===== Data extract =====
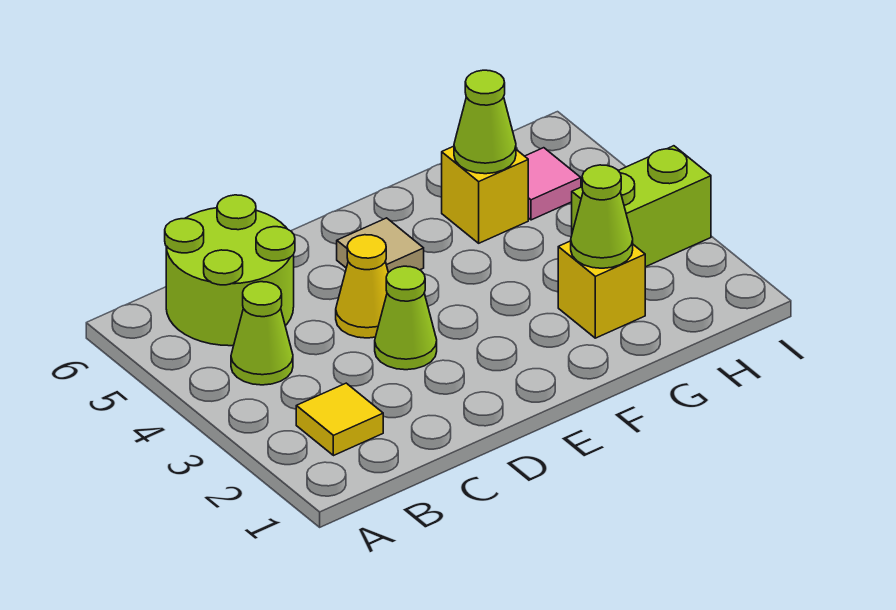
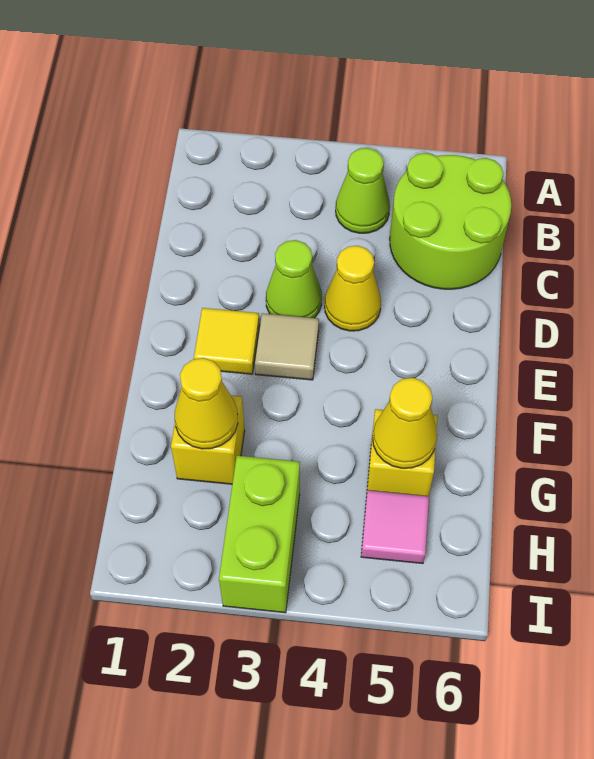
yellow tile B2 level 1 -> yellow tile E2 level 1
tan tile E5 level 1 -> tan tile E3 level 1
lime cone G2 level 2 -> yellow cone G2 level 2
lime cone G5 level 2 -> yellow cone G5 level 2

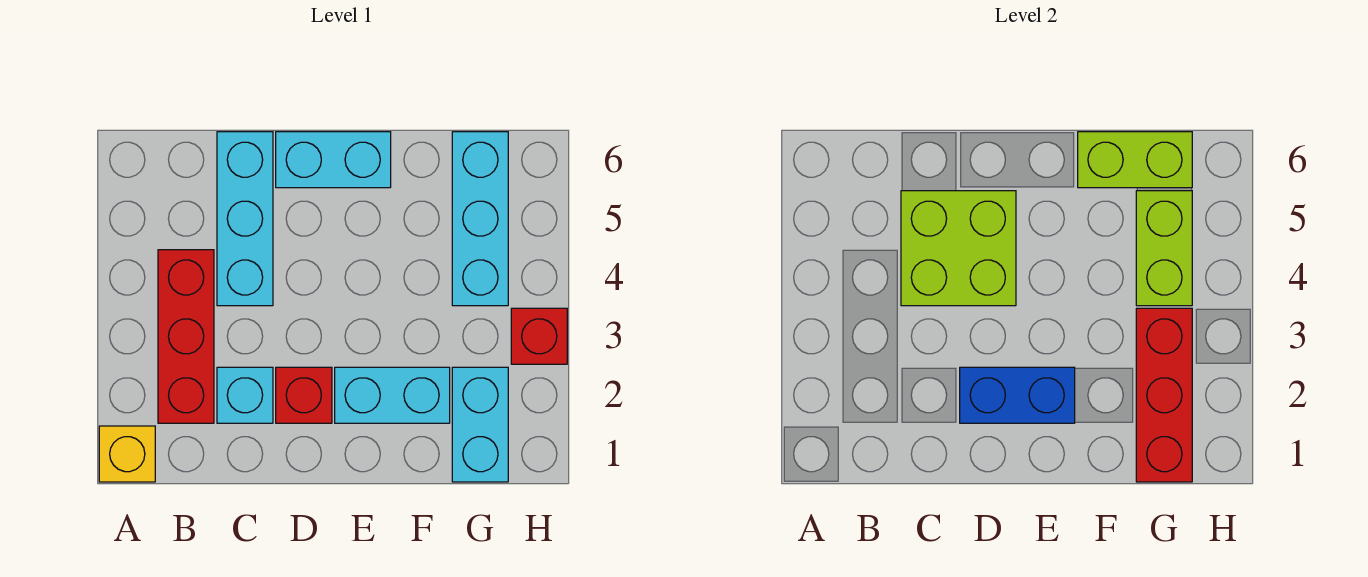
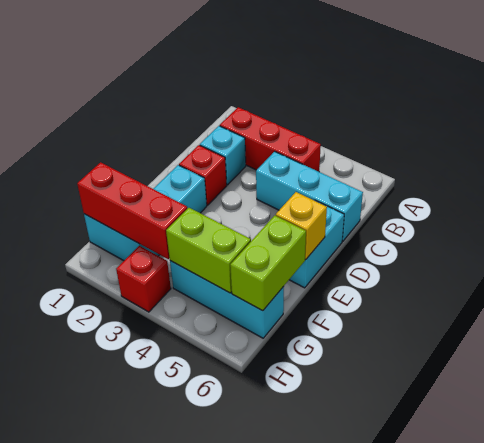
yellow brick A1 level 1 -> yellow brick E6 level 2
lime brick C4:D5 level 2 -> none
blue brick D2:E2 level 2 -> none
=====
Task details = Print every entry exactly as written, without the pictures.

Solution to the exercise =
yellow tile B2 level 1 -> yellow tile E2 level 1
tan tile E5 level 1 -> tan tile E3 level 1
lime cone G2 level 2 -> yellow cone G2 level 2
lime cone G5 level 2 -> yellow cone G5 level 2

yellow brick A1 level 1 -> yellow brick E6 level 2
lime brick C4:D5 level 2 -> none
blue brick D2:E2 level 2 -> none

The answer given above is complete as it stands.